Work instruction: Reproduce the whole listing exactly, omitting any picture it holds.
╭─ Supplied information
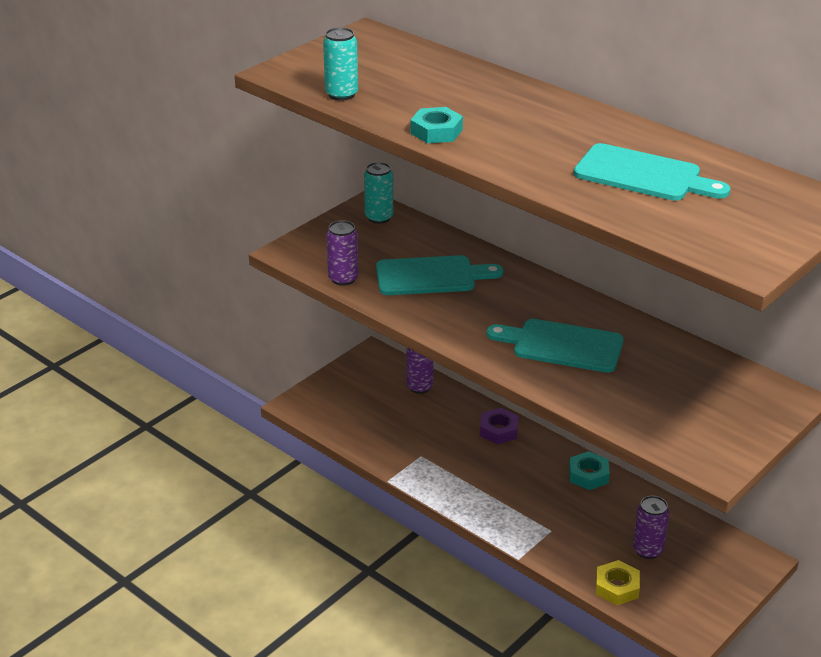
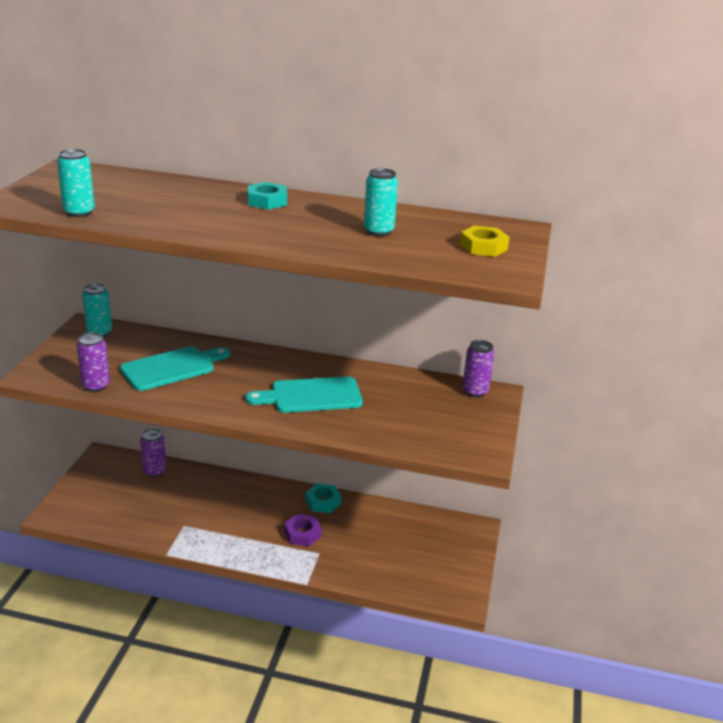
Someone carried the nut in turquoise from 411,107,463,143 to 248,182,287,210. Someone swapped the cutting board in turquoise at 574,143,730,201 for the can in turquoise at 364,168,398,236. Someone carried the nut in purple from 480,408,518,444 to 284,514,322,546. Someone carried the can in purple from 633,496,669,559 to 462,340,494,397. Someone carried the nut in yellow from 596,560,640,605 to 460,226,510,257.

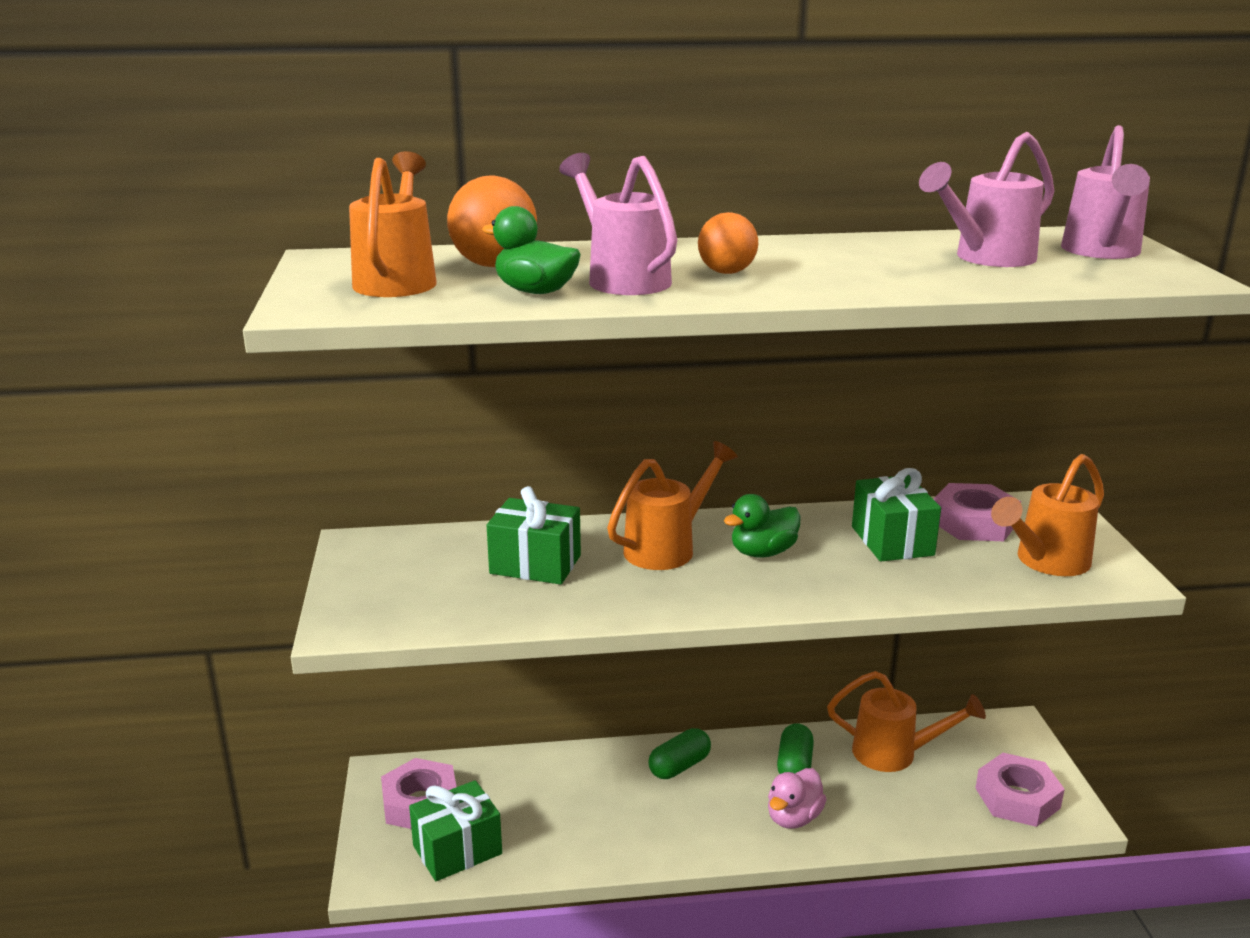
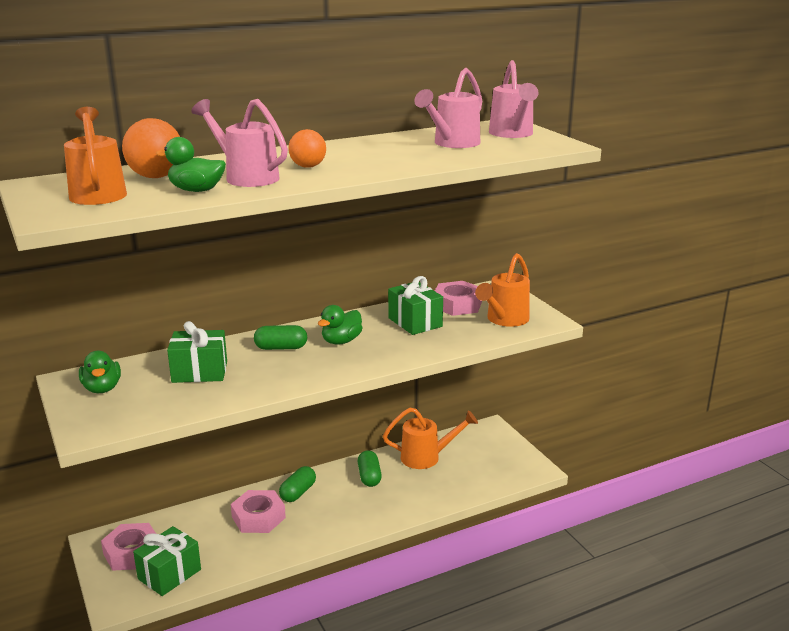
Someone swapped the watering can in orange at 607,441,738,570 for the capsule in green at 254,325,307,350. Someone carried the nut in pink from 976,753,1065,827 to 231,490,286,533. Someone took away the duck in pink at 768,768,827,829. Someone put down the duck in green at 79,351,121,393.

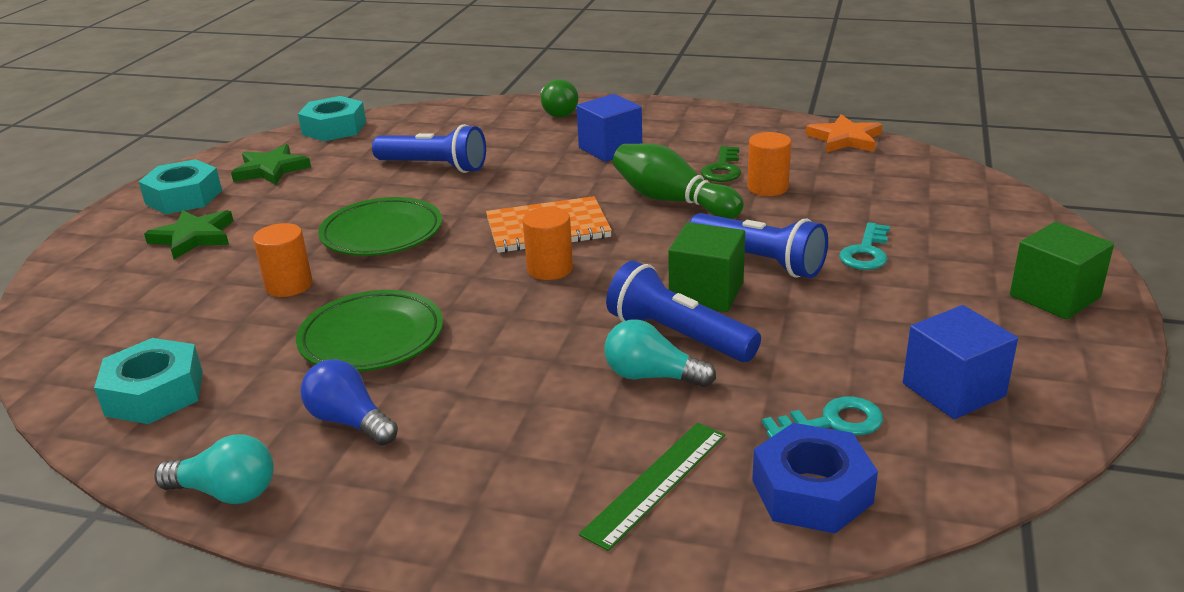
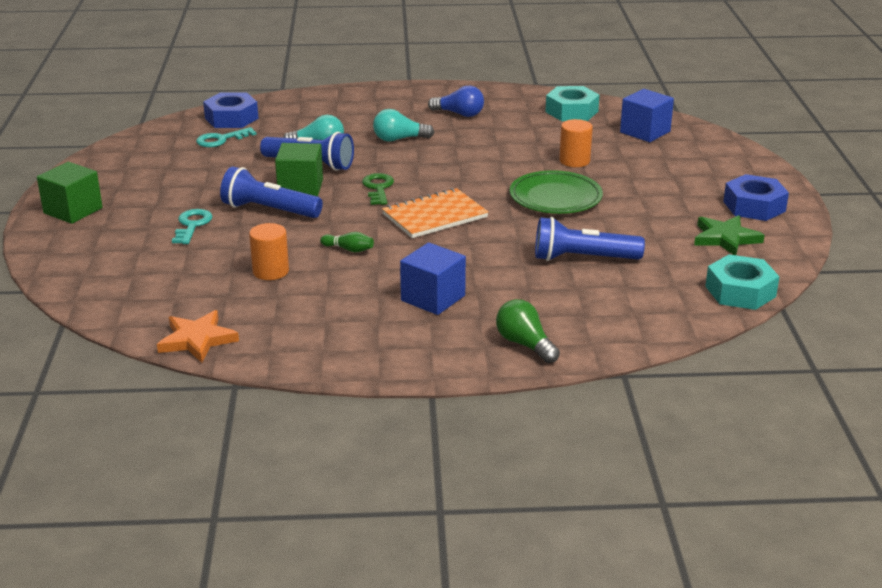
Someone scaled the bowling pin in green at 613,144,744,219 by 0.45. Someone carried the key in green from 701,146,741,182 to 362,173,394,205. Someone repainted the nut in turquoise at 139,159,222,214, which became the nut in blue at 723,174,789,221. Someone took away the cylinder in orange at 523,207,573,280. Someone took away the star in green at 144,210,233,259. Someone took away the plate in green at 296,290,443,372. Someone carried the cube in blue from 903,305,1018,419 to 620,89,674,142. Someone took away the ruler in green at 579,423,725,551. Someone carried the light bulb in turquoise from 154,434,274,504 to 373,109,434,142.

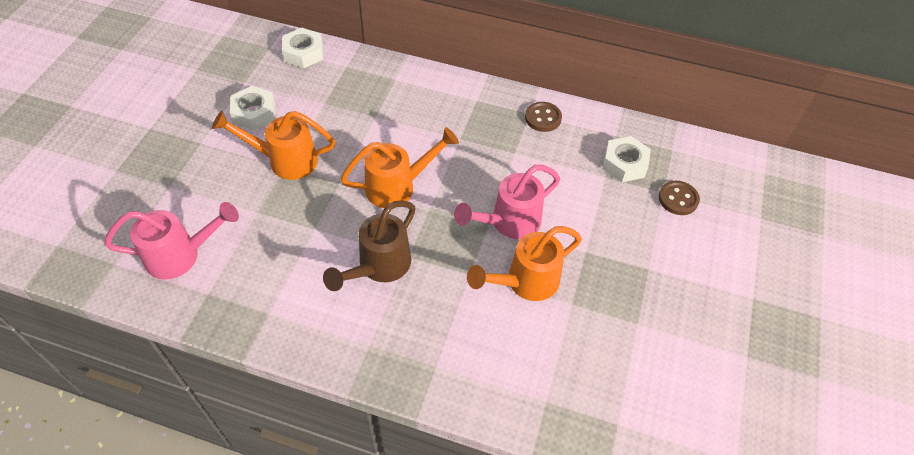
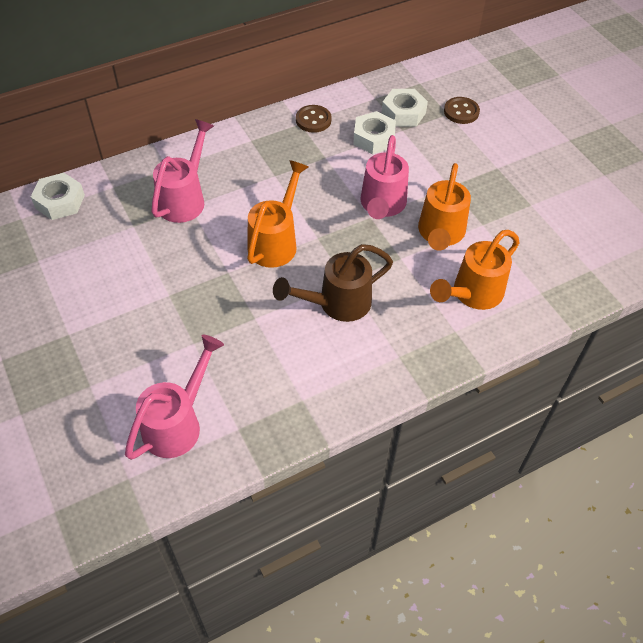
Someone carried the nut in white from 230,86,275,130 to 353,111,396,154. Someone carried the watering can in orange from 212,111,336,180 to 430,230,520,310. Someone rotated the watering can in brown at 323,201,416,291 by 75 degrees clockwise. Someone put down the watering can in pink at 151,119,214,223.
╰─
Solution to this exercise:
Someone carried the nut in turquoise from 411,107,463,143 to 248,182,287,210. Someone swapped the cutting board in turquoise at 574,143,730,201 for the can in turquoise at 364,168,398,236. Someone carried the nut in purple from 480,408,518,444 to 284,514,322,546. Someone carried the can in purple from 633,496,669,559 to 462,340,494,397. Someone carried the nut in yellow from 596,560,640,605 to 460,226,510,257.

Someone swapped the watering can in orange at 607,441,738,570 for the capsule in green at 254,325,307,350. Someone carried the nut in pink from 976,753,1065,827 to 231,490,286,533. Someone took away the duck in pink at 768,768,827,829. Someone put down the duck in green at 79,351,121,393.

Someone scaled the bowling pin in green at 613,144,744,219 by 0.45. Someone carried the key in green from 701,146,741,182 to 362,173,394,205. Someone repainted the nut in turquoise at 139,159,222,214, which became the nut in blue at 723,174,789,221. Someone took away the cylinder in orange at 523,207,573,280. Someone took away the star in green at 144,210,233,259. Someone took away the plate in green at 296,290,443,372. Someone carried the cube in blue from 903,305,1018,419 to 620,89,674,142. Someone took away the ruler in green at 579,423,725,551. Someone carried the light bulb in turquoise from 154,434,274,504 to 373,109,434,142.

Someone carried the nut in white from 230,86,275,130 to 353,111,396,154. Someone carried the watering can in orange from 212,111,336,180 to 430,230,520,310. Someone rotated the watering can in brown at 323,201,416,291 by 75 degrees clockwise. Someone put down the watering can in pink at 151,119,214,223.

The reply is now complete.